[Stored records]

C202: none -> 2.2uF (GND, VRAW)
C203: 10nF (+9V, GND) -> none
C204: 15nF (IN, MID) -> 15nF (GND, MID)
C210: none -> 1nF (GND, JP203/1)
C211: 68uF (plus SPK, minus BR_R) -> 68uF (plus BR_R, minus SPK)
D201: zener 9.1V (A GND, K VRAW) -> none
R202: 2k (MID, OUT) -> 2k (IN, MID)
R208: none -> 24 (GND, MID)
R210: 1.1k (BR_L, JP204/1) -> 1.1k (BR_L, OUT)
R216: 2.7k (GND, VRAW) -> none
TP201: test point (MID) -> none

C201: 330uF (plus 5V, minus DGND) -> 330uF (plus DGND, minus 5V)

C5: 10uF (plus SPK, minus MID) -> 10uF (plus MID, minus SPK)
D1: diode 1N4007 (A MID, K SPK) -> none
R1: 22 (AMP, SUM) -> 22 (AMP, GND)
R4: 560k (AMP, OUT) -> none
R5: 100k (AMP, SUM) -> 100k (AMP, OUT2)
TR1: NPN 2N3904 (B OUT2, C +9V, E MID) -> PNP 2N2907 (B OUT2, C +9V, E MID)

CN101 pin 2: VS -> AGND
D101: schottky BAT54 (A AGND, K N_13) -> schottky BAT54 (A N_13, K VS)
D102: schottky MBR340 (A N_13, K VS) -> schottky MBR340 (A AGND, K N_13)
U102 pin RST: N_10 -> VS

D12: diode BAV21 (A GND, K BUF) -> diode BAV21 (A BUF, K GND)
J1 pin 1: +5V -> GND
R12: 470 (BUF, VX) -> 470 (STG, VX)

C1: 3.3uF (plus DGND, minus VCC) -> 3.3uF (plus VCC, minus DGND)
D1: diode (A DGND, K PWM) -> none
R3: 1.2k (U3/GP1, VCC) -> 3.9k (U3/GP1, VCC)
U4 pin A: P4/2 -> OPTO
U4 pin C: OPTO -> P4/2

:: Exercise instructions ::
All lines from the one containing "D1: diode (A DGND, K PWM) -> none" through the final line of the records above are to be set down exactly, and no other line is to appear.

:: Exercise response ::
D1: diode (A DGND, K PWM) -> none
R3: 1.2k (U3/GP1, VCC) -> 3.9k (U3/GP1, VCC)
U4 pin A: P4/2 -> OPTO
U4 pin C: OPTO -> P4/2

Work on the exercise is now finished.